* _Records provided_:
━━━━━━━━

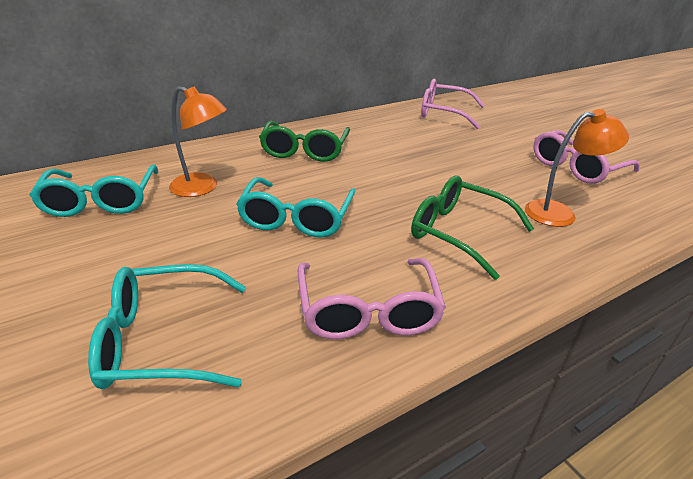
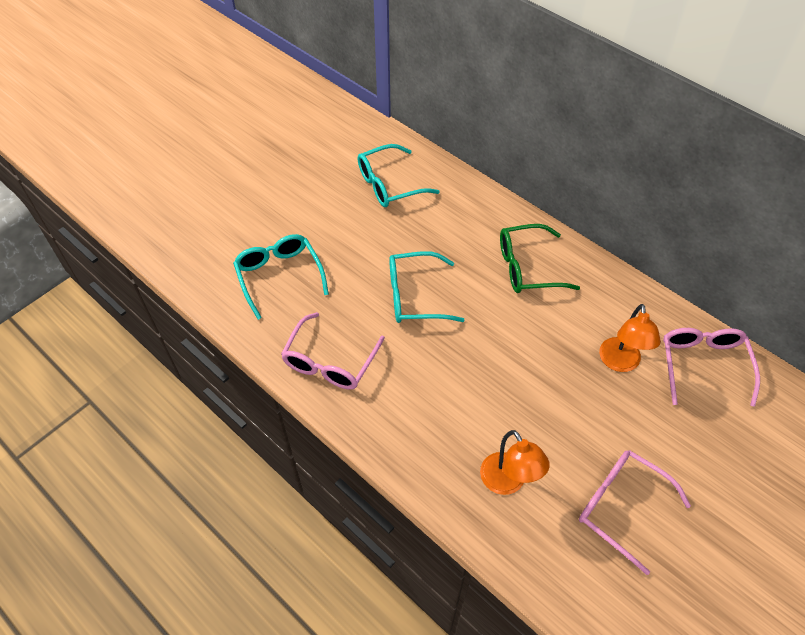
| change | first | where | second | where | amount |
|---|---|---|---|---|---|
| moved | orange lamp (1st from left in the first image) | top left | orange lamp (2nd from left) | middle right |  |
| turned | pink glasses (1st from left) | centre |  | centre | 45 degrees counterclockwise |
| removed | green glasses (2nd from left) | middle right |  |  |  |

━━━━━━━━

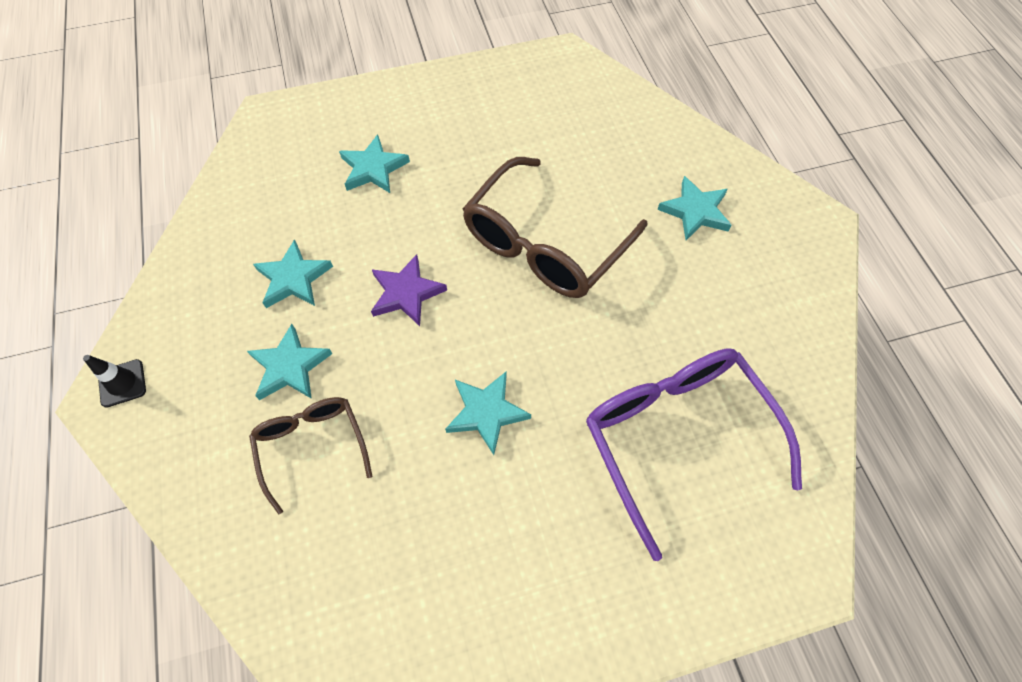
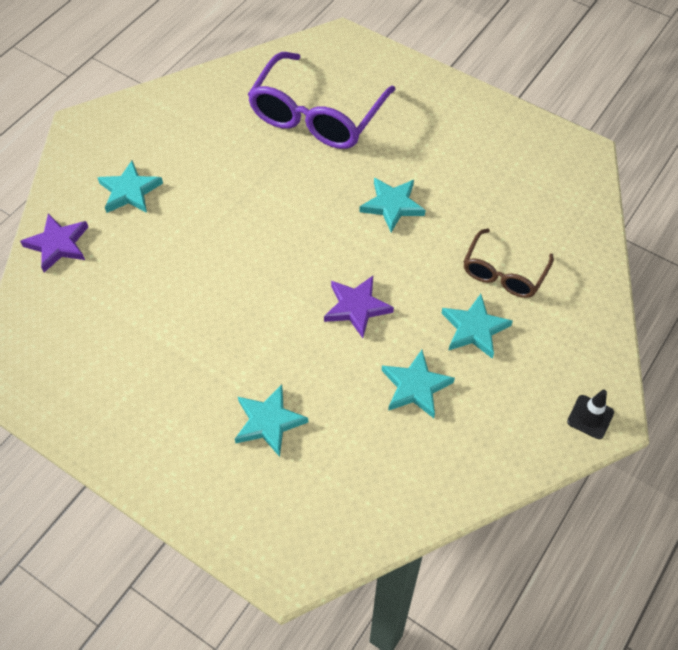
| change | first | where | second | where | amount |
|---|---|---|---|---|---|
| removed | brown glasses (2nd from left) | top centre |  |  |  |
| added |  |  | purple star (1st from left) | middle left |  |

━━━━━━━━

* _Instructions to follow_: Reproduce word for word the material above, beginning with the line that contains "moved | orange" and ending with the line that contains "removed | green".

* _Solution to this exercise_:
| moved | orange lamp (1st from left in the first image) | top left | orange lamp (2nd from left) | middle right |  |
| turned | pink glasses (1st from left) | centre |  | centre | 45 degrees counterclockwise |
| removed | green glasses (2nd from left) | middle right |  |  |  |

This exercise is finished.